:: Task objective ::
Copy out the entries word for word, from the first one up to and including the line that contains "orange semicircle at".

(Rows from the dataset)
═══

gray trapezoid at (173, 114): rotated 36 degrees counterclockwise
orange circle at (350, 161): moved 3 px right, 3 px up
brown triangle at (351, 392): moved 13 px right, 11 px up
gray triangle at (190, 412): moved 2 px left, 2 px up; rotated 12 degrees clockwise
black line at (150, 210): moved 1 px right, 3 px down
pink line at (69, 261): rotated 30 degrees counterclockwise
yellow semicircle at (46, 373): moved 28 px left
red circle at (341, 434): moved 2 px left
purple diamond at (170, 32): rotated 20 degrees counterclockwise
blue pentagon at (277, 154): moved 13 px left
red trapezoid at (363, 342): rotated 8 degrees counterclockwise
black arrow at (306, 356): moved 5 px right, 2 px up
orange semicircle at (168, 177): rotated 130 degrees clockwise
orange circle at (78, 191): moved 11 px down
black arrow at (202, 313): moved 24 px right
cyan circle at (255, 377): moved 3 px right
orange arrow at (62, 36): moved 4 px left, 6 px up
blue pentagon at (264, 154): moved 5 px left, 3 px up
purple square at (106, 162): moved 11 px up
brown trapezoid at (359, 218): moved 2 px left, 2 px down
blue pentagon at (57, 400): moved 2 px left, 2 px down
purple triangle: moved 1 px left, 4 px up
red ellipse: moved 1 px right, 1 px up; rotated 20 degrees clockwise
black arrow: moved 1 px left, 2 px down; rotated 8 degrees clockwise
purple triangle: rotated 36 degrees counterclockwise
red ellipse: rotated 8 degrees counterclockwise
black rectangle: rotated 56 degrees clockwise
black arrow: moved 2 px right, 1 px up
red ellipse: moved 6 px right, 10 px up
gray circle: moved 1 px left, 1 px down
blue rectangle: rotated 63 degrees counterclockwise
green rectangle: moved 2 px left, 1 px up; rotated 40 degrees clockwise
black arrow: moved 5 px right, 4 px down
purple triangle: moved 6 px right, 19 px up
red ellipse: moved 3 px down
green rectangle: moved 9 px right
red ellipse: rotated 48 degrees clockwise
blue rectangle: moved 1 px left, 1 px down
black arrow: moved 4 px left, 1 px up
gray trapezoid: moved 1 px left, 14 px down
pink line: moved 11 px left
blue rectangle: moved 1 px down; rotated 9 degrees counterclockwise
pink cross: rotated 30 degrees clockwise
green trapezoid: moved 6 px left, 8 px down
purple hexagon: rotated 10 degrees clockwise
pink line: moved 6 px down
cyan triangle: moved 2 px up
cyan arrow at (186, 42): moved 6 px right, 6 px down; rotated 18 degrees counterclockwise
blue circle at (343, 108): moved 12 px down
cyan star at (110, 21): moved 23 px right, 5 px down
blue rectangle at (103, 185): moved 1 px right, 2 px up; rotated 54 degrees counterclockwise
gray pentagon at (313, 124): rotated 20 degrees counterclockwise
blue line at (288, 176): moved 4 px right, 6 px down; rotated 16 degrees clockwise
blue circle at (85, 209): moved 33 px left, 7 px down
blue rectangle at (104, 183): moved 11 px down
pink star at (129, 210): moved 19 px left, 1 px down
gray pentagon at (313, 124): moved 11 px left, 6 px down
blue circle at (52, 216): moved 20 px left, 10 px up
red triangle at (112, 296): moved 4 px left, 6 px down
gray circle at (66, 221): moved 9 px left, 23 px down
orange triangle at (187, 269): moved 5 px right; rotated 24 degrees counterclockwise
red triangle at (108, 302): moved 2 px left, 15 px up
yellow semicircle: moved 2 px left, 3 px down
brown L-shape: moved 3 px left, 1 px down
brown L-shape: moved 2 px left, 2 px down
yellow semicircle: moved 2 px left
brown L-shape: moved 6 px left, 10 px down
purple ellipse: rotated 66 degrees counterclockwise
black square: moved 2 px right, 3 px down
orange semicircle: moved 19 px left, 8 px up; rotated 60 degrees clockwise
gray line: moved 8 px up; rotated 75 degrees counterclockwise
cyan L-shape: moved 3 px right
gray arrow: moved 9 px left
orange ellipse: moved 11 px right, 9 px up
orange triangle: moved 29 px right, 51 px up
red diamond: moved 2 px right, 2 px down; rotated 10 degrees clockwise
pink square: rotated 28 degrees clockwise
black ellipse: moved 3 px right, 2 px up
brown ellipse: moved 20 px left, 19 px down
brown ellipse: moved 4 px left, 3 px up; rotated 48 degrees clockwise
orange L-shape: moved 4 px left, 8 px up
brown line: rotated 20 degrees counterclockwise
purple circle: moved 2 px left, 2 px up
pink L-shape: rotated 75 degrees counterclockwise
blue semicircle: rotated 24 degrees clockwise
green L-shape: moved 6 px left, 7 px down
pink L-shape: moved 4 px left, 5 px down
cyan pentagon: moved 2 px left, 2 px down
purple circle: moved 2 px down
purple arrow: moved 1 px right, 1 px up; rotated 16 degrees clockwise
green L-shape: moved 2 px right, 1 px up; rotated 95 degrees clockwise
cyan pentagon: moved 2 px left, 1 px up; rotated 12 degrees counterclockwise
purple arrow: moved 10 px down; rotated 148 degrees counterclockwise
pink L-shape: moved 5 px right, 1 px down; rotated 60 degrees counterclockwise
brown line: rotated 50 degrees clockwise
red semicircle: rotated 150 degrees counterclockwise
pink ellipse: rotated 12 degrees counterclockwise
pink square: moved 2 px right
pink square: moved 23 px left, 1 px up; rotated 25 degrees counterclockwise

═══

:: The solution ::
gray trapezoid at (173, 114): rotated 36 degrees counterclockwise
orange circle at (350, 161): moved 3 px right, 3 px up
brown triangle at (351, 392): moved 13 px right, 11 px up
gray triangle at (190, 412): moved 2 px left, 2 px up; rotated 12 degrees clockwise
black line at (150, 210): moved 1 px right, 3 px down
pink line at (69, 261): rotated 30 degrees counterclockwise
yellow semicircle at (46, 373): moved 28 px left
red circle at (341, 434): moved 2 px left
purple diamond at (170, 32): rotated 20 degrees counterclockwise
blue pentagon at (277, 154): moved 13 px left
red trapezoid at (363, 342): rotated 8 degrees counterclockwise
black arrow at (306, 356): moved 5 px right, 2 px up
orange semicircle at (168, 177): rotated 130 degrees clockwise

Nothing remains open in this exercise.